DATASET RECORDS.
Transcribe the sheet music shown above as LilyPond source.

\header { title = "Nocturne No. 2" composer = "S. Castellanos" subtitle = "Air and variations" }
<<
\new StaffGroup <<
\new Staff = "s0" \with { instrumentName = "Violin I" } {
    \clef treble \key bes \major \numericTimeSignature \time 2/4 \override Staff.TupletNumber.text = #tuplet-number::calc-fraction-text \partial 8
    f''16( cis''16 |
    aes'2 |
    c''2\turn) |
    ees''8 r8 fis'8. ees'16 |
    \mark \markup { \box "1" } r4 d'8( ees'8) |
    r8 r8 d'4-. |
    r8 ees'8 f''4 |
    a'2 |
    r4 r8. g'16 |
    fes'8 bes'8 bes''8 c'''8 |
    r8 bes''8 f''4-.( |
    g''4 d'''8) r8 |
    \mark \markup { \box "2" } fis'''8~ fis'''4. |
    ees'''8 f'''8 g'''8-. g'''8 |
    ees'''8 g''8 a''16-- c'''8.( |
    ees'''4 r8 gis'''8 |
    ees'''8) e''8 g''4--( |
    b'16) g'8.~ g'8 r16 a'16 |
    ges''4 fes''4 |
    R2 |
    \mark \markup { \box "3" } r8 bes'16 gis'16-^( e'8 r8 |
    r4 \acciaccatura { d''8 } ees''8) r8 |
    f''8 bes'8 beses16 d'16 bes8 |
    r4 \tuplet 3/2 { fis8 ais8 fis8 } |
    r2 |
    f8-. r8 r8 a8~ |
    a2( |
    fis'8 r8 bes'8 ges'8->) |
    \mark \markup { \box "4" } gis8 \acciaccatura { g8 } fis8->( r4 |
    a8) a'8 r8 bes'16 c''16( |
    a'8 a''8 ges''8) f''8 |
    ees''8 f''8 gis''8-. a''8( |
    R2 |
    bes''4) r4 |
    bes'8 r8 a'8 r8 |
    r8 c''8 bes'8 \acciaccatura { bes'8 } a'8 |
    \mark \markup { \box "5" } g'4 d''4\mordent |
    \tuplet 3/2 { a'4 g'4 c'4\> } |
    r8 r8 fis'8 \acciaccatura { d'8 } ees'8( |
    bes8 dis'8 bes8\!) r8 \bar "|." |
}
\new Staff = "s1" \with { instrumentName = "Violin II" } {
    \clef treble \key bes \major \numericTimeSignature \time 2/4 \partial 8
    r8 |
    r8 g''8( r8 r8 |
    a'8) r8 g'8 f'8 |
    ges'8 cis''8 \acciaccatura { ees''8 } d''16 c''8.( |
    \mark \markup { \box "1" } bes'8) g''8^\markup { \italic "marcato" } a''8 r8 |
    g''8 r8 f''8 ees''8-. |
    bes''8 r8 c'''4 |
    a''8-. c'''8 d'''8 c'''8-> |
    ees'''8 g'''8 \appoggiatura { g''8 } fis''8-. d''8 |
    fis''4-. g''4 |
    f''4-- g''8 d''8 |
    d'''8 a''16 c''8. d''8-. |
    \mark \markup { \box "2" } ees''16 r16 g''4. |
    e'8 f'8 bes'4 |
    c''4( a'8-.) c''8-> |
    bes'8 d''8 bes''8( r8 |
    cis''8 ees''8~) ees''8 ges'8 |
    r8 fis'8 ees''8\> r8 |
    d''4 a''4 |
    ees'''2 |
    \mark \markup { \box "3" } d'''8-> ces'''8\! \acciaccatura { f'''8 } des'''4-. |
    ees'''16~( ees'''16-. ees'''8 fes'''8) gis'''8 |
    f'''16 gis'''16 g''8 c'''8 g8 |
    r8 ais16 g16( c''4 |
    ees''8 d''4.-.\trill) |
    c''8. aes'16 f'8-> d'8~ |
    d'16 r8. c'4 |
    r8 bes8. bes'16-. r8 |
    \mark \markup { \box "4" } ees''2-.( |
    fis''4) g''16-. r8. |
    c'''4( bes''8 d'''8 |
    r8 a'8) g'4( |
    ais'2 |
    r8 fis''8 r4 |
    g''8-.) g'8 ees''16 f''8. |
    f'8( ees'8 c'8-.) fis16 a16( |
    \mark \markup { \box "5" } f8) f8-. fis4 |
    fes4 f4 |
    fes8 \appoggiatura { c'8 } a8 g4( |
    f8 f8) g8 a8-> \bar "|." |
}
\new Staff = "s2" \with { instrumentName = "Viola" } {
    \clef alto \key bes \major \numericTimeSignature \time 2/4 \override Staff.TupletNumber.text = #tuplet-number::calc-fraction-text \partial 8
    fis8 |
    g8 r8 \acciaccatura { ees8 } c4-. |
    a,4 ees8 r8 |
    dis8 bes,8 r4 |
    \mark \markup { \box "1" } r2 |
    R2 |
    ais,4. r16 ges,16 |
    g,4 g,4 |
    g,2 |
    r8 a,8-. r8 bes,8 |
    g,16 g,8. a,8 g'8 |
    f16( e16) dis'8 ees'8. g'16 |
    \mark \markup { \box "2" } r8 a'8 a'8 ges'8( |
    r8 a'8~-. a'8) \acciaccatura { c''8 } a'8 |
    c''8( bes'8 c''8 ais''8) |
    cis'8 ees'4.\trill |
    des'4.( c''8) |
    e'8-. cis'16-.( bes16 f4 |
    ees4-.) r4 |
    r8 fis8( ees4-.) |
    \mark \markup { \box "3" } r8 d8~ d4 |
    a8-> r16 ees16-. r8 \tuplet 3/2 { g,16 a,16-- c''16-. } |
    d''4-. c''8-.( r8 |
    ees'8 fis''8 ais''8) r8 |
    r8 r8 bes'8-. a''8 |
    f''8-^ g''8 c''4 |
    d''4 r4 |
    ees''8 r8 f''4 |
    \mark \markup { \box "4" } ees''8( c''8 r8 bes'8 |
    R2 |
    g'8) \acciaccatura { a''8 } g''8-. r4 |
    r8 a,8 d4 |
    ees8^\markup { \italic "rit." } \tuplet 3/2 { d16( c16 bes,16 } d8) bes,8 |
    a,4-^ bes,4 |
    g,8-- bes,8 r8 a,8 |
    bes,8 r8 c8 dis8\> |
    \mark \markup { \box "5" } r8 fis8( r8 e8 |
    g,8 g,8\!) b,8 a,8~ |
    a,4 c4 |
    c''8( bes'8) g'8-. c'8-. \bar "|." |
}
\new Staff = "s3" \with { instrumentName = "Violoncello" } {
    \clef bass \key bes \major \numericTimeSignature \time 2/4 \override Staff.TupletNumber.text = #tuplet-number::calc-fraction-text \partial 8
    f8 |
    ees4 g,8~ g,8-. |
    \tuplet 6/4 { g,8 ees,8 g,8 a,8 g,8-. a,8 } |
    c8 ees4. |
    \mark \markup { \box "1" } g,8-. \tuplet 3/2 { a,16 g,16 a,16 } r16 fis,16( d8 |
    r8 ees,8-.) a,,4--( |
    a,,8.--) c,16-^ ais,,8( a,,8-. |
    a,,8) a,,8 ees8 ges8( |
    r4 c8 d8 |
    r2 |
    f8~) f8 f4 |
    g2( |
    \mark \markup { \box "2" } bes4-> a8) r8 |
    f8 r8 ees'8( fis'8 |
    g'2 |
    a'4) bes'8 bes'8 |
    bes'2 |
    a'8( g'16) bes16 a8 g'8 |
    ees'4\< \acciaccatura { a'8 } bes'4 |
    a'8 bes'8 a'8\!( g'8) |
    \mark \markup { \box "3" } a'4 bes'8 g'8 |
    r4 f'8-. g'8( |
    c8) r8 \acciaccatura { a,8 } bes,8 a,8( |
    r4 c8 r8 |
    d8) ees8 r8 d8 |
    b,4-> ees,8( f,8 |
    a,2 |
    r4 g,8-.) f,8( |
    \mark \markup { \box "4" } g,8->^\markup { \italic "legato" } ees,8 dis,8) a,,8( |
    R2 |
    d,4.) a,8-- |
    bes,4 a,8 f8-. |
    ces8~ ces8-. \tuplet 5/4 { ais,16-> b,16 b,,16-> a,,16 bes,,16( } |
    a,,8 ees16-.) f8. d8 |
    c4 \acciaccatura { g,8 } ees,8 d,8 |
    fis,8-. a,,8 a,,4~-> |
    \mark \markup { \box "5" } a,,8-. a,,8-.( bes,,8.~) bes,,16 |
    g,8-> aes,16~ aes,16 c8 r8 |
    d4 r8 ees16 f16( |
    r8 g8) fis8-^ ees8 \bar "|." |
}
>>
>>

WHAT IS ASKED. Extract every line of the data above that contains the string "number". Case is significant when matching.

OUTPUT OF THE TASK.
    \clef treble \key bes \major \numericTimeSignature \time 2/4 \override Staff.TupletNumber.text = #tuplet-number::calc-fraction-text \partial 8
    \clef alto \key bes \major \numericTimeSignature \time 2/4 \override Staff.TupletNumber.text = #tuplet-number::calc-fraction-text \partial 8
    \clef bass \key bes \major \numericTimeSignature \time 2/4 \override Staff.TupletNumber.text = #tuplet-number::calc-fraction-text \partial 8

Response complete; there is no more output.